Task instructions:
Begin at the top of the records and copy each line exactly. The line containing "jet-black frying pan [578, 186, 668, 293]" is the last one to include.

Spatial object tracking data
****************
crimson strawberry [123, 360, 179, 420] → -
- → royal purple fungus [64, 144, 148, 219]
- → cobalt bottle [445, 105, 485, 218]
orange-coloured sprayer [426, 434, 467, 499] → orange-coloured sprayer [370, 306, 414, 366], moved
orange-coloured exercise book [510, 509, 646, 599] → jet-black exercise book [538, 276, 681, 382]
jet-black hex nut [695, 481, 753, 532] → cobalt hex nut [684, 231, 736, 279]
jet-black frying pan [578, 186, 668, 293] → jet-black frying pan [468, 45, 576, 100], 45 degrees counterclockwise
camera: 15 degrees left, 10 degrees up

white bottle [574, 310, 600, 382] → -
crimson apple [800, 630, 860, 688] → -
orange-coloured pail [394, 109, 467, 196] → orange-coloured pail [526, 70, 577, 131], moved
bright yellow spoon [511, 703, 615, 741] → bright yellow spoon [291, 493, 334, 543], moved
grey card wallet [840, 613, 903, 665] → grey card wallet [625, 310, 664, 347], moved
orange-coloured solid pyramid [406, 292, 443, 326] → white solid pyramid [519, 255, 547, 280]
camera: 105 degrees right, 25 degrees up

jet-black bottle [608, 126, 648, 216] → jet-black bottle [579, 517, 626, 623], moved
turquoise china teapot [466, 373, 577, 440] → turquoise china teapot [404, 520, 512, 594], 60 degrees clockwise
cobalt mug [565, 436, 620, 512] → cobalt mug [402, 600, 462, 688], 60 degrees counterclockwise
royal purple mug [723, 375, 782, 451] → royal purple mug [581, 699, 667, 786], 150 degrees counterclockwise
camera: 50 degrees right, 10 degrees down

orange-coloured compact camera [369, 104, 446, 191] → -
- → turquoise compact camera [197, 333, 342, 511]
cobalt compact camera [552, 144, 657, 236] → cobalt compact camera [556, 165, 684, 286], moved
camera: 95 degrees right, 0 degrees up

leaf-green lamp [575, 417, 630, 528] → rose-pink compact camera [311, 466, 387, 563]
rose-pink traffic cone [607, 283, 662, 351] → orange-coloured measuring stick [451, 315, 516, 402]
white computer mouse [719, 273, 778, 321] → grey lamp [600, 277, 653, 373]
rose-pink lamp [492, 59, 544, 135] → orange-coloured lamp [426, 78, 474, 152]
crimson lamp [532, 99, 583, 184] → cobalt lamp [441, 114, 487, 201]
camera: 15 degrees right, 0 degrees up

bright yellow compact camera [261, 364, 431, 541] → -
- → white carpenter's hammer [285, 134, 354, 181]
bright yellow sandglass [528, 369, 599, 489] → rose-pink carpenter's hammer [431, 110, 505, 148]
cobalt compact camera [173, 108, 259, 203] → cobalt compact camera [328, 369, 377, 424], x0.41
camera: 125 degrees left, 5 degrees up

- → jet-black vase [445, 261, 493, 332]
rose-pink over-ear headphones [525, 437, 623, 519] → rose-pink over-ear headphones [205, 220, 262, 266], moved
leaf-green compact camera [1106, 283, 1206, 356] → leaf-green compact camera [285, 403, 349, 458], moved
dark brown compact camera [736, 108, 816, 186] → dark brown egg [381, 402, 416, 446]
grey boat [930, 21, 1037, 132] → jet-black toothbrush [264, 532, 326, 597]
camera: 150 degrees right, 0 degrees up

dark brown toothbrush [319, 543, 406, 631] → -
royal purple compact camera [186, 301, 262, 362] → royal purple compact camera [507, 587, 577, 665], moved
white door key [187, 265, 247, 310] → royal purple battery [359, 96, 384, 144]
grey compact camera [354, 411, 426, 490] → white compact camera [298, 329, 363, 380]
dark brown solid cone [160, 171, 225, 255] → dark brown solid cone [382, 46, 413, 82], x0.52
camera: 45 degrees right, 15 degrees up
****************
Solution to this problem:
crimson strawberry [123, 360, 179, 420] → -
- → royal purple fungus [64, 144, 148, 219]
- → cobalt bottle [445, 105, 485, 218]
orange-coloured sprayer [426, 434, 467, 499] → orange-coloured sprayer [370, 306, 414, 366], moved
orange-coloured exercise book [510, 509, 646, 599] → jet-black exercise book [538, 276, 681, 382]
jet-black hex nut [695, 481, 753, 532] → cobalt hex nut [684, 231, 736, 279]
jet-black frying pan [578, 186, 668, 293] → jet-black frying pan [468, 45, 576, 100], 45 degrees counterclockwise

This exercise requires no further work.